> [Task data]:
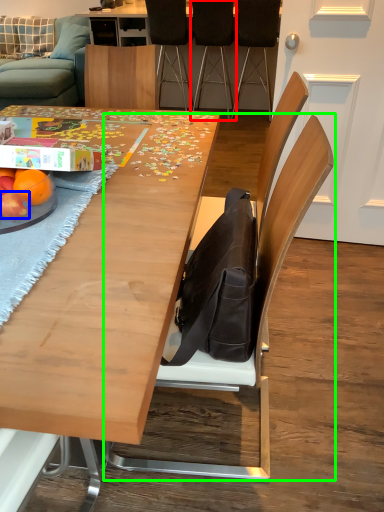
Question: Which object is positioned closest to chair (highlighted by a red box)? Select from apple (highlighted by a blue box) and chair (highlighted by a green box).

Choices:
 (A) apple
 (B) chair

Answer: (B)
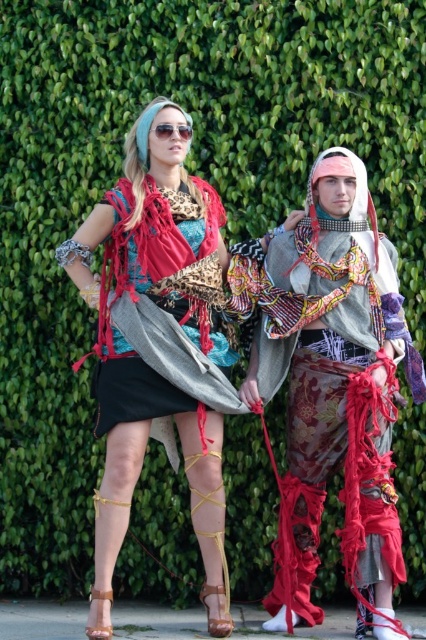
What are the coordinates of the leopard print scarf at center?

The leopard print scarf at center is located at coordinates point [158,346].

==

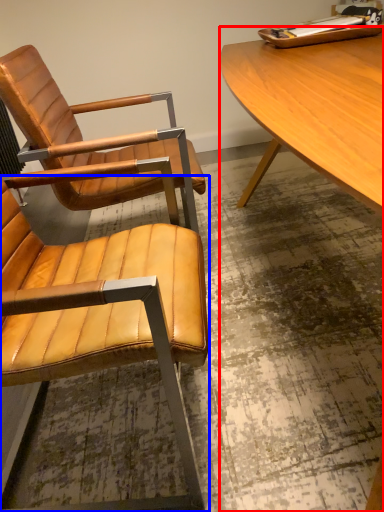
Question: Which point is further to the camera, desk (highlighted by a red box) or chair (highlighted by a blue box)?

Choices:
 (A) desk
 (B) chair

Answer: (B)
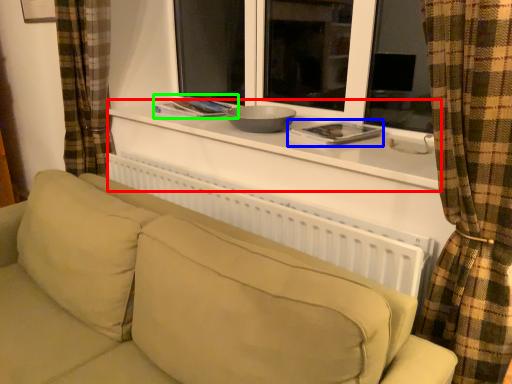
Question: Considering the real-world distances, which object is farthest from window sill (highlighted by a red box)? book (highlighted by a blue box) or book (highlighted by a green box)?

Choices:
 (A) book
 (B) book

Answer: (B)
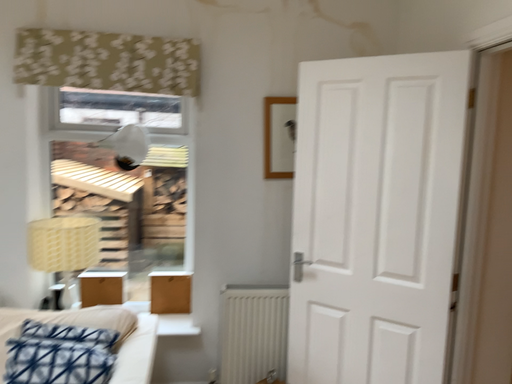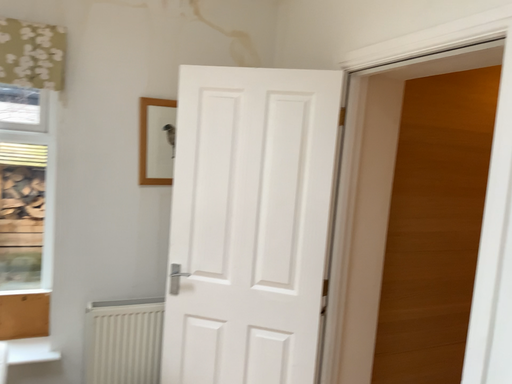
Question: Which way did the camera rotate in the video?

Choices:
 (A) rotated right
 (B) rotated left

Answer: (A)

> [Assigned task]: Rename "apple" to "pear" in the lines between the one holding "Question: Which object" and the one holding "What are the", inclusive, and write out only those lines with nothing else changed. Leave the pictures out.

> [Solution to the exercise]:
Question: Which object is positioned closest to chair (highlighted by a red box)? Select from pear (highlighted by a blue box) and chair (highlighted by a green box).

Choices:
 (A) pear
 (B) chair

Answer: (B)
What are the coordinates of the leopard print scarf at center?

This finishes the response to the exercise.